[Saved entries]

------------------------

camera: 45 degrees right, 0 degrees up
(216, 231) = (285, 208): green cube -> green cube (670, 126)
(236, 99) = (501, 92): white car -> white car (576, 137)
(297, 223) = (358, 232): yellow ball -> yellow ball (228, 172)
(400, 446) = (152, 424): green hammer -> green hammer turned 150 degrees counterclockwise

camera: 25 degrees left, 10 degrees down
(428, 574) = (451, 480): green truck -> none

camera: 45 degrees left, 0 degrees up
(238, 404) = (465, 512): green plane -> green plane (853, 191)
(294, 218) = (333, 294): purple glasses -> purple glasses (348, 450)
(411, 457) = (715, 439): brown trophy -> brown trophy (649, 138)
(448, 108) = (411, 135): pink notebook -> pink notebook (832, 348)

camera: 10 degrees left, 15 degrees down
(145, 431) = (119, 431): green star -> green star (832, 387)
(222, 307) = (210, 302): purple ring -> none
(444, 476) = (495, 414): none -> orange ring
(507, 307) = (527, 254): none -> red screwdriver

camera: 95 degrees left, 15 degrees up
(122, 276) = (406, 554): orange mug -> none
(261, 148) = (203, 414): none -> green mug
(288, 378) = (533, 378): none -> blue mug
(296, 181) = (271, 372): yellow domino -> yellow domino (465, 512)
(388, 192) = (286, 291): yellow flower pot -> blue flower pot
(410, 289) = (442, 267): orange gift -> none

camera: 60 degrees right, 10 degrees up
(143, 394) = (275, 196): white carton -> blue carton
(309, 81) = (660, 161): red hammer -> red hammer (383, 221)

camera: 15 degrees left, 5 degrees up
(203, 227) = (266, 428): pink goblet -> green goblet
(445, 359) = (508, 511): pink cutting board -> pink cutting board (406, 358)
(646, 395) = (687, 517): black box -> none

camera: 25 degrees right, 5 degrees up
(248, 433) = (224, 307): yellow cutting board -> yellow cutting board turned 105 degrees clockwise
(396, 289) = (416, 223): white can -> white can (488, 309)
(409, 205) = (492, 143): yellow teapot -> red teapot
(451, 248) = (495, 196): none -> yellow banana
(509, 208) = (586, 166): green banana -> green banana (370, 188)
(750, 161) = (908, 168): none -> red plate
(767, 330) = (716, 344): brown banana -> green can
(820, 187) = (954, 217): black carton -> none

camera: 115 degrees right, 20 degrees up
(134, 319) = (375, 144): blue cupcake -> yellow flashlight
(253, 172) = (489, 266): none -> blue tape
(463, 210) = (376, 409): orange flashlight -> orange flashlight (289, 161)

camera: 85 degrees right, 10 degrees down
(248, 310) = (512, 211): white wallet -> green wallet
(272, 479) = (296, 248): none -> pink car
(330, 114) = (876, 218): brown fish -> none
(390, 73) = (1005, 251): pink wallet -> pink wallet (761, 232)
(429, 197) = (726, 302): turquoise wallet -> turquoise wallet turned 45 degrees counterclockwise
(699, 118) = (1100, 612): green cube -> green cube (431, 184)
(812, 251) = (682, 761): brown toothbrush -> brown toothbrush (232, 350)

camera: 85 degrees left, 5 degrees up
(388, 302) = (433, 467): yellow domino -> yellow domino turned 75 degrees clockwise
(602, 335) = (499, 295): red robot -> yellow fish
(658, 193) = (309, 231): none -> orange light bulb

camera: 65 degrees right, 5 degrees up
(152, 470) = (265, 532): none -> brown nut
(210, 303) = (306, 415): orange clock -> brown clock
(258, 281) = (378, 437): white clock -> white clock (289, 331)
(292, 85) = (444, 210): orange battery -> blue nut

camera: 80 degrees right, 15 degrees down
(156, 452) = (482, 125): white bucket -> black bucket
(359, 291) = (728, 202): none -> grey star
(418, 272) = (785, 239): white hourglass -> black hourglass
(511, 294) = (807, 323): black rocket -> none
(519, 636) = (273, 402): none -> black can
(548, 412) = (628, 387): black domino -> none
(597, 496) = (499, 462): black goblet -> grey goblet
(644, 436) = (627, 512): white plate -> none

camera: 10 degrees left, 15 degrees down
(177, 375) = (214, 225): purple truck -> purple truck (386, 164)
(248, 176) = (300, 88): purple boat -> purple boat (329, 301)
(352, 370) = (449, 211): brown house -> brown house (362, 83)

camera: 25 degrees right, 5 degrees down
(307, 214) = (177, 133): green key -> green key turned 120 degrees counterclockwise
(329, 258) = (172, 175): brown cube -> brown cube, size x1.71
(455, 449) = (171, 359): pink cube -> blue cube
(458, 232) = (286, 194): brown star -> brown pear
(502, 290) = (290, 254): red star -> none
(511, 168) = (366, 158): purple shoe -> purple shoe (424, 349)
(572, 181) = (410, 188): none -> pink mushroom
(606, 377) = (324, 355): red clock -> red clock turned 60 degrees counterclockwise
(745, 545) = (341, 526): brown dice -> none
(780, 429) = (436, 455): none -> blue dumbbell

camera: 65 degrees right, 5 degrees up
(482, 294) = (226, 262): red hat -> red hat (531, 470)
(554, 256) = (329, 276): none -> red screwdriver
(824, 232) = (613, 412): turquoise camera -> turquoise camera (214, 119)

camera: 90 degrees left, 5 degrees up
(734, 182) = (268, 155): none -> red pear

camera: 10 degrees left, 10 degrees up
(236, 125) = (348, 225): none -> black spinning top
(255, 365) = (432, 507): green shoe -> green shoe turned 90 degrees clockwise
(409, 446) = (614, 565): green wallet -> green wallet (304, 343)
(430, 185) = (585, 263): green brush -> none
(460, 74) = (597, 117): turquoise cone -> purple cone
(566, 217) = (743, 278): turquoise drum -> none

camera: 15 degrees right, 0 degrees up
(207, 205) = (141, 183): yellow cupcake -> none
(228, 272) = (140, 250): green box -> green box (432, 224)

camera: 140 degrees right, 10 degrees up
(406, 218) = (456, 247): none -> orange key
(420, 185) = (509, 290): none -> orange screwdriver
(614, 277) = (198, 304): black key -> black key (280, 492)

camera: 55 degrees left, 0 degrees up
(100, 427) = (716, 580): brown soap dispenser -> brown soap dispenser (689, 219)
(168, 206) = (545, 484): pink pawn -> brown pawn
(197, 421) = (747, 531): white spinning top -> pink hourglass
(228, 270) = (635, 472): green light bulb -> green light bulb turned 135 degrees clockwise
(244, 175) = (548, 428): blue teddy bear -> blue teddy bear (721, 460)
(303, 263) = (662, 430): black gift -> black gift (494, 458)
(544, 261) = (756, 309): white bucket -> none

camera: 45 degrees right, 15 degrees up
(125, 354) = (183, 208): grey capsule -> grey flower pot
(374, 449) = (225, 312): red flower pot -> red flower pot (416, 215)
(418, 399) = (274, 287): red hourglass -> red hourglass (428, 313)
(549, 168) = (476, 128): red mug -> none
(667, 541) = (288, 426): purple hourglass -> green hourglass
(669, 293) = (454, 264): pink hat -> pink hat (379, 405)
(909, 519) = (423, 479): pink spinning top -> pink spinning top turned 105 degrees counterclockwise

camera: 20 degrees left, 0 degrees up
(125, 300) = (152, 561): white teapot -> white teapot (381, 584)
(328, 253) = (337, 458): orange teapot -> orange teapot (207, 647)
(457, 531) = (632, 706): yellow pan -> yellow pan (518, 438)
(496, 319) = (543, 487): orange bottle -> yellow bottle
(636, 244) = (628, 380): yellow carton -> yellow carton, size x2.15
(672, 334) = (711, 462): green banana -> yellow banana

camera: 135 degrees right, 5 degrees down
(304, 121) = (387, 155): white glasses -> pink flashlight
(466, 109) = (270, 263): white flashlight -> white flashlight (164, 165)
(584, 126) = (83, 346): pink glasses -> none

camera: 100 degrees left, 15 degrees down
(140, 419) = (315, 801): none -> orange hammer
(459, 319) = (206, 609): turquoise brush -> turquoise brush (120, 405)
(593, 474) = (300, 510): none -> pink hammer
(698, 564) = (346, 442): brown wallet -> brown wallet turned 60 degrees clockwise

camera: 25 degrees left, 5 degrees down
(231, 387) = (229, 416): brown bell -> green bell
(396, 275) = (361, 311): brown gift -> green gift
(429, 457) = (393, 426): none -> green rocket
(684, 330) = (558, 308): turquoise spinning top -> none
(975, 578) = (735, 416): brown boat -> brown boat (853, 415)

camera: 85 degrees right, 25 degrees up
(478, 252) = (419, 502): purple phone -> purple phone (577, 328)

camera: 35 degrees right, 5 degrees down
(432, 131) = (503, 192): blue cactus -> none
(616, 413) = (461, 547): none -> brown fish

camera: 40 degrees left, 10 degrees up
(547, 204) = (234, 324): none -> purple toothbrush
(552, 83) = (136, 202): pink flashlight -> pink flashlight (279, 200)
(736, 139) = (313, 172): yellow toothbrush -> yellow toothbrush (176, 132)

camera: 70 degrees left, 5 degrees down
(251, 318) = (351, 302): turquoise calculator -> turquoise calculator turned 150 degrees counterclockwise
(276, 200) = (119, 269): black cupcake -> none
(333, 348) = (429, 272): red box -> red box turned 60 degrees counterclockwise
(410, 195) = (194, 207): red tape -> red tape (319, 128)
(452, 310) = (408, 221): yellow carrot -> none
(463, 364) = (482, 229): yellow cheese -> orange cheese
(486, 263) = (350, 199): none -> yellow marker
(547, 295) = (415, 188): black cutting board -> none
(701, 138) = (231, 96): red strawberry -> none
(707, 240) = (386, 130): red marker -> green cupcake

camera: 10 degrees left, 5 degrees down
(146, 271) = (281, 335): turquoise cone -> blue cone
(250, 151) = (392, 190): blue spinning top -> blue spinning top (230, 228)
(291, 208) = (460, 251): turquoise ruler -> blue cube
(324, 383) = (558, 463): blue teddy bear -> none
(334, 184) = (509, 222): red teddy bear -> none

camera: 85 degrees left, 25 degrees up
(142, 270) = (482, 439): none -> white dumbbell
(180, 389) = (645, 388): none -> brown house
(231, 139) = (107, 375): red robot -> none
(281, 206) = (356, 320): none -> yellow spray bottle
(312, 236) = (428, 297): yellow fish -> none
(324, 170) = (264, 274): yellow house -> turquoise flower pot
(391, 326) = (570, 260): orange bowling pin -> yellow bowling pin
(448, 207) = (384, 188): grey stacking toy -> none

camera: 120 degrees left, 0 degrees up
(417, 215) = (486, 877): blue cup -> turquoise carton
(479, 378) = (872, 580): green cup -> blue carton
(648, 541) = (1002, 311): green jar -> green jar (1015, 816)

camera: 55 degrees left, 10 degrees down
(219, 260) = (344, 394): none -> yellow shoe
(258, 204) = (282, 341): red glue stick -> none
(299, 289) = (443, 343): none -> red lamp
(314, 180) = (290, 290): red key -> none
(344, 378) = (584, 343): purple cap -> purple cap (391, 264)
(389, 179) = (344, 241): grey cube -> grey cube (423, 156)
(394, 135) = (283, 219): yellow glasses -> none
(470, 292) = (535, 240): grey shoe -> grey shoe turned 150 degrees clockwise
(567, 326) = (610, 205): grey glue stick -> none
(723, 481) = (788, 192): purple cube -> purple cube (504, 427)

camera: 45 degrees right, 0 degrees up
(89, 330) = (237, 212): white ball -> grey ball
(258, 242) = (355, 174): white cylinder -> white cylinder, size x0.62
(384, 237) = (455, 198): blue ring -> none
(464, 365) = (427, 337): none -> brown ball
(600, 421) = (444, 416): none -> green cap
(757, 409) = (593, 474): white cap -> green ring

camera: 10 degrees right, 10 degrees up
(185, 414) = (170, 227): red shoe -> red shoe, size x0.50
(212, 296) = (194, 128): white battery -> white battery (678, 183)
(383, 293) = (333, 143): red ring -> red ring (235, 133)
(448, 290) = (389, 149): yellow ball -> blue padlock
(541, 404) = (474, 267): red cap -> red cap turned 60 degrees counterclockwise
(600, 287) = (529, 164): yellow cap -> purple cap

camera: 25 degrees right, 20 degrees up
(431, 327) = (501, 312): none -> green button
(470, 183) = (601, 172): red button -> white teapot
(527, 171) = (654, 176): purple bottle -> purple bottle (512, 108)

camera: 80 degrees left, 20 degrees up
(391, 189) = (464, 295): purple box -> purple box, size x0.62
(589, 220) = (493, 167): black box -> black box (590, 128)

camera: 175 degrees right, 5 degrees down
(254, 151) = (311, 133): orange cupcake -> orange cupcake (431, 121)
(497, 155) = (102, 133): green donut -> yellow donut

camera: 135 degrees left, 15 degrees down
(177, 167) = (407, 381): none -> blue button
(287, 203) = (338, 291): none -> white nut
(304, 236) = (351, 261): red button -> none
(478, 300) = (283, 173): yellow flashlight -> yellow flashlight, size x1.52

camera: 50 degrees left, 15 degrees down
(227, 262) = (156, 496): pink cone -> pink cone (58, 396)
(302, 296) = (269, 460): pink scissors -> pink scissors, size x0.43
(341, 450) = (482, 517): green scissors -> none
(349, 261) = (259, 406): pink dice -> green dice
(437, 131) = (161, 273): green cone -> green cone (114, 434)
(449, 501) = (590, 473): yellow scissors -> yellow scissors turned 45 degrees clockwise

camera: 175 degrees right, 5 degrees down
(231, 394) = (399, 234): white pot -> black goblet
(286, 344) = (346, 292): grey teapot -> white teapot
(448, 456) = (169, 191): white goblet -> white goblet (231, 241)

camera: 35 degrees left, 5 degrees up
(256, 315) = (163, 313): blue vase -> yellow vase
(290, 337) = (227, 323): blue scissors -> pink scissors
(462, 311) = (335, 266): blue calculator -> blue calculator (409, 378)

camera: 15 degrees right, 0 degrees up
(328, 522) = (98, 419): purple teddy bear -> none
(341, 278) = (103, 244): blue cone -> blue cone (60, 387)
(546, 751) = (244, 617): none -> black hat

------------------------

From the entries above, copy every line where the word "goblet" shows up.

Result of this exercise:
(203, 227) = (266, 428): pink goblet -> green goblet
(597, 496) = (499, 462): black goblet -> grey goblet
(231, 394) = (399, 234): white pot -> black goblet
(448, 456) = (169, 191): white goblet -> white goblet (231, 241)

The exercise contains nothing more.